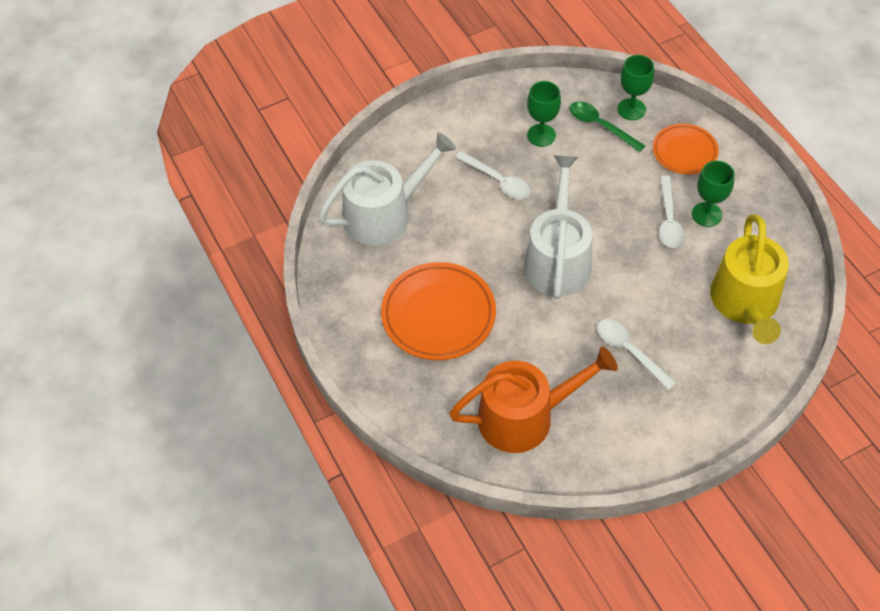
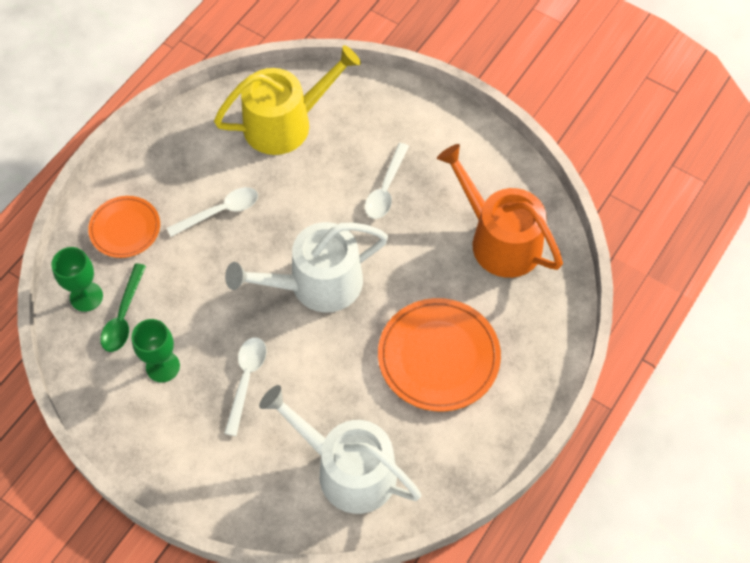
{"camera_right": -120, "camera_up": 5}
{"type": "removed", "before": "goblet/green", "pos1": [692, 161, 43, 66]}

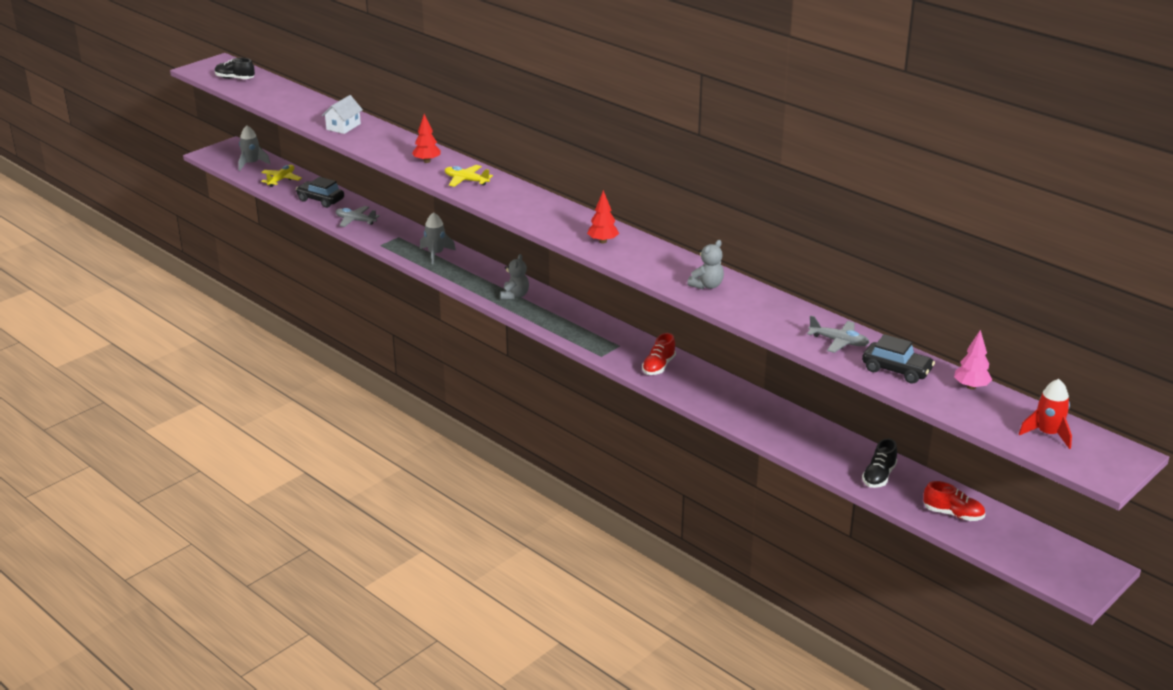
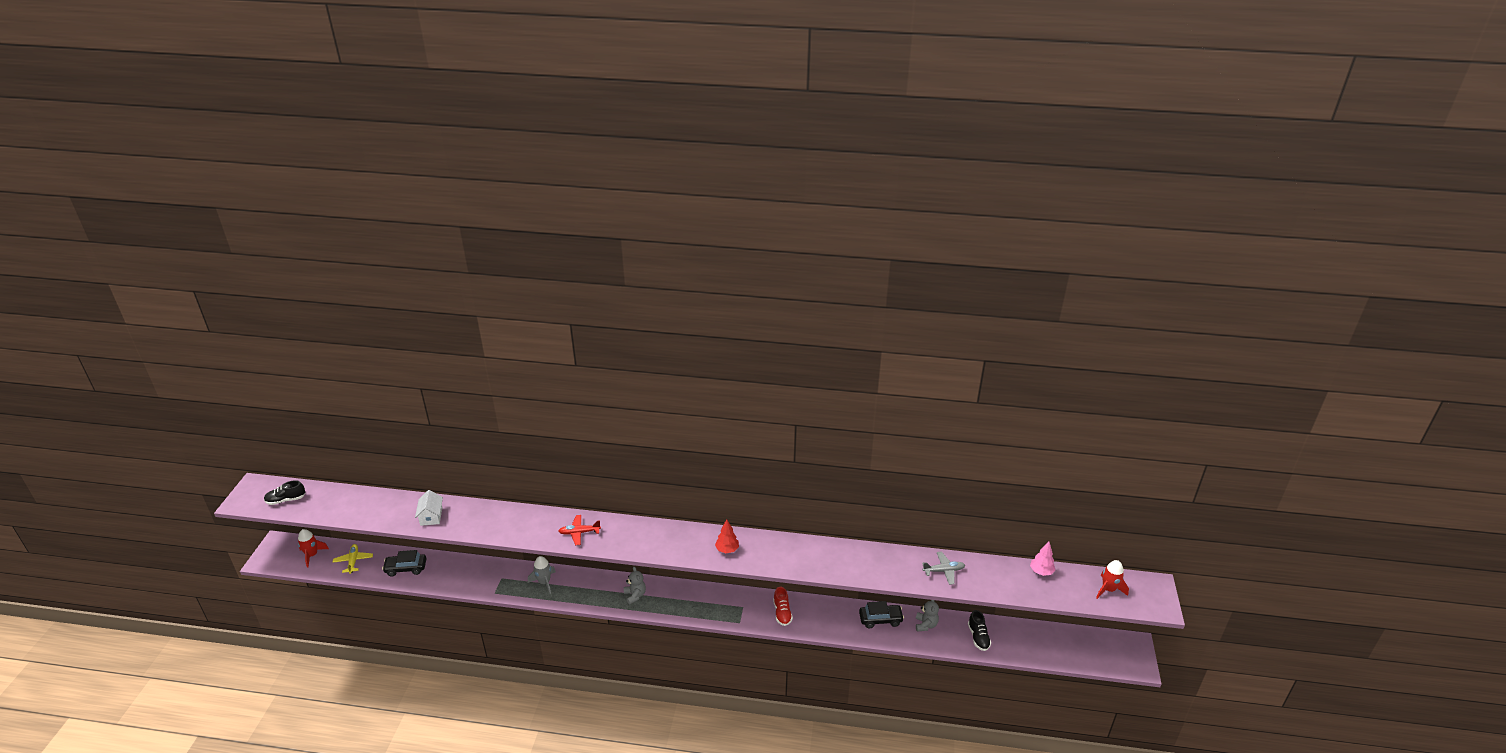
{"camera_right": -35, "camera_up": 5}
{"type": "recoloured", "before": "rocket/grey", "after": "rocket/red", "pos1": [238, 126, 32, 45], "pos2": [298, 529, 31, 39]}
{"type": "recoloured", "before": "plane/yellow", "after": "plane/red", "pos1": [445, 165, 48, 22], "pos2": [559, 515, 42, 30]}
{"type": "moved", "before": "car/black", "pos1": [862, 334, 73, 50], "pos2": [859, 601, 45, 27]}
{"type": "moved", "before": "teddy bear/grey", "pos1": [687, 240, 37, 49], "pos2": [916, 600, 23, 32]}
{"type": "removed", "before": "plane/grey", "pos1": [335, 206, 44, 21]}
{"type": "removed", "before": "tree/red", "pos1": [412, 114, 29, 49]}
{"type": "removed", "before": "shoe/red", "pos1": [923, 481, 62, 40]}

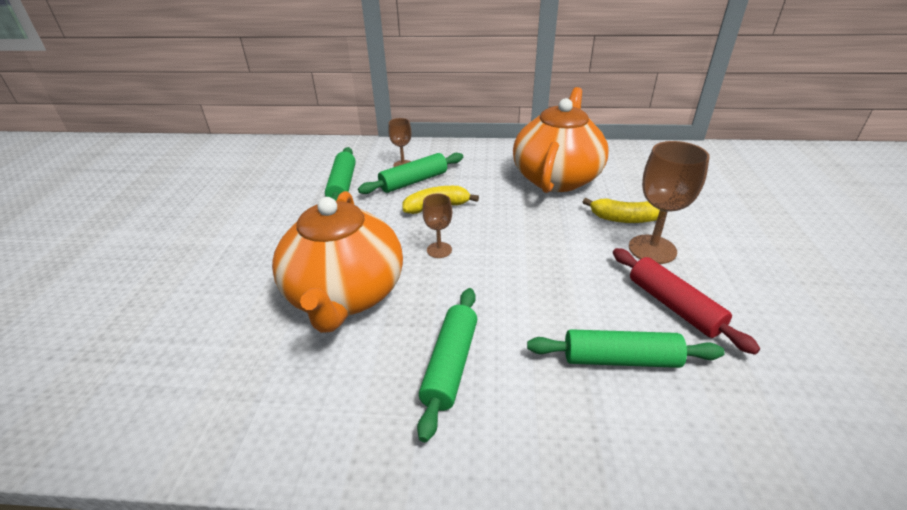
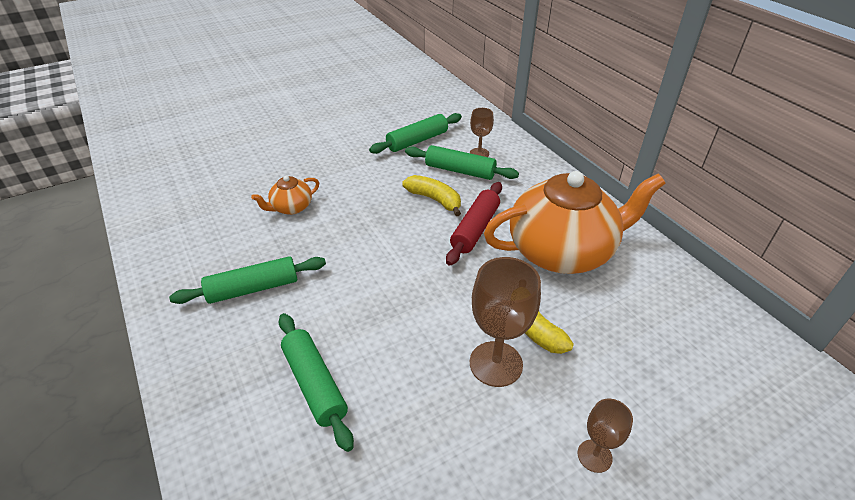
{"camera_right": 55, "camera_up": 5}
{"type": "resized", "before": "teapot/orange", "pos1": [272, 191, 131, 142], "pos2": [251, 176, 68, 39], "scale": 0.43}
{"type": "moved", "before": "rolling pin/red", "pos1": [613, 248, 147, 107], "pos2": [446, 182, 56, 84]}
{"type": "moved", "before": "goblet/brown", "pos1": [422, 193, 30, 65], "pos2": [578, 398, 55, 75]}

- - -

THE TASK ▸
Return all records above verbatim without their pictures.

OUTPUT ▸
{"camera_right": -120, "camera_up": 5}
{"type": "removed", "before": "goblet/green", "pos1": [692, 161, 43, 66]}

{"camera_right": -35, "camera_up": 5}
{"type": "recoloured", "before": "rocket/grey", "after": "rocket/red", "pos1": [238, 126, 32, 45], "pos2": [298, 529, 31, 39]}
{"type": "recoloured", "before": "plane/yellow", "after": "plane/red", "pos1": [445, 165, 48, 22], "pos2": [559, 515, 42, 30]}
{"type": "moved", "before": "car/black", "pos1": [862, 334, 73, 50], "pos2": [859, 601, 45, 27]}
{"type": "moved", "before": "teddy bear/grey", "pos1": [687, 240, 37, 49], "pos2": [916, 600, 23, 32]}
{"type": "removed", "before": "plane/grey", "pos1": [335, 206, 44, 21]}
{"type": "removed", "before": "tree/red", "pos1": [412, 114, 29, 49]}
{"type": "removed", "before": "shoe/red", "pos1": [923, 481, 62, 40]}

{"camera_right": 55, "camera_up": 5}
{"type": "resized", "before": "teapot/orange", "pos1": [272, 191, 131, 142], "pos2": [251, 176, 68, 39], "scale": 0.43}
{"type": "moved", "before": "rolling pin/red", "pos1": [613, 248, 147, 107], "pos2": [446, 182, 56, 84]}
{"type": "moved", "before": "goblet/brown", "pos1": [422, 193, 30, 65], "pos2": [578, 398, 55, 75]}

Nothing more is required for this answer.